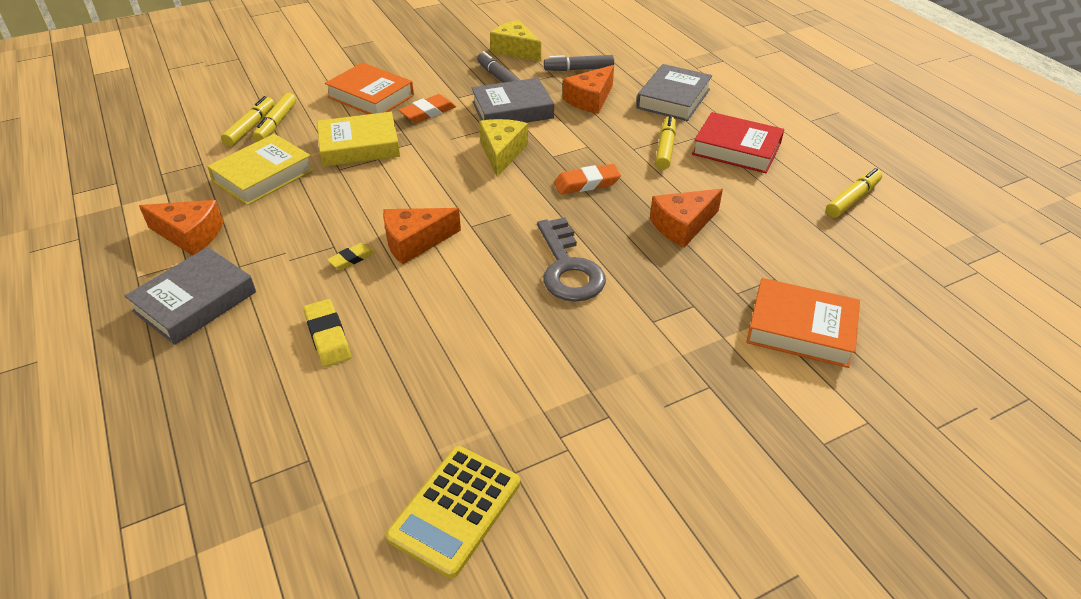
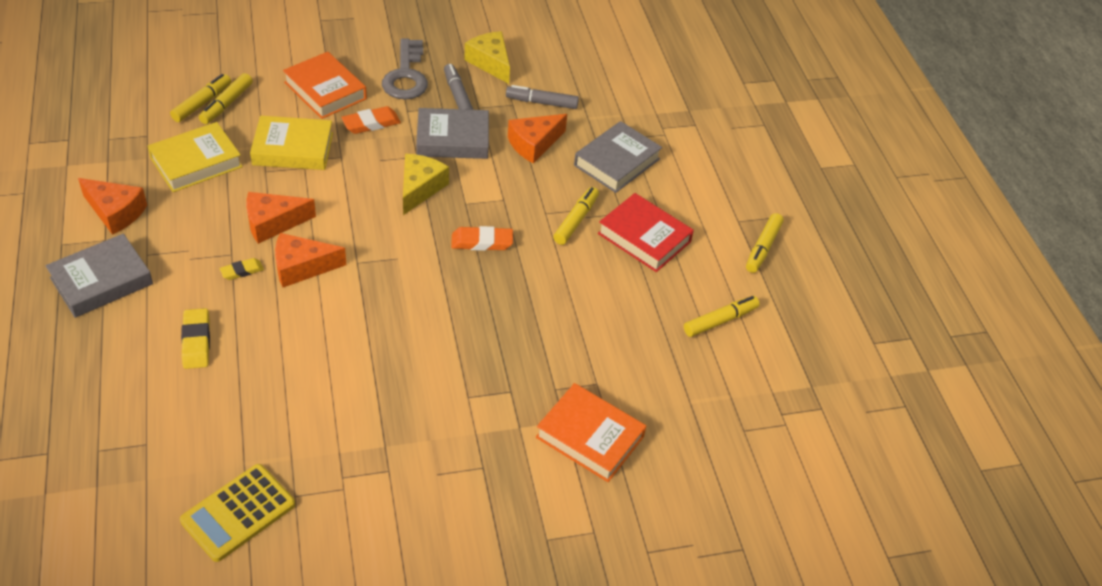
camera: 10 degrees right, 5 degrees up
(568, 268) = (421, 327): grey key -> grey key (406, 76)
(682, 225) = (545, 309): orange cheese -> orange cheese (273, 223)
(846, 135) = (762, 248): none -> yellow marker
◇ ◇ ◇ ◇ ◇
▶ _WHAT TO DO_
Each of the lines above should be transcribed exactly; no image is to be copied.

▶ _WRITTEN SOLUTION_
camera: 10 degrees right, 5 degrees up
(568, 268) = (421, 327): grey key -> grey key (406, 76)
(682, 225) = (545, 309): orange cheese -> orange cheese (273, 223)
(846, 135) = (762, 248): none -> yellow marker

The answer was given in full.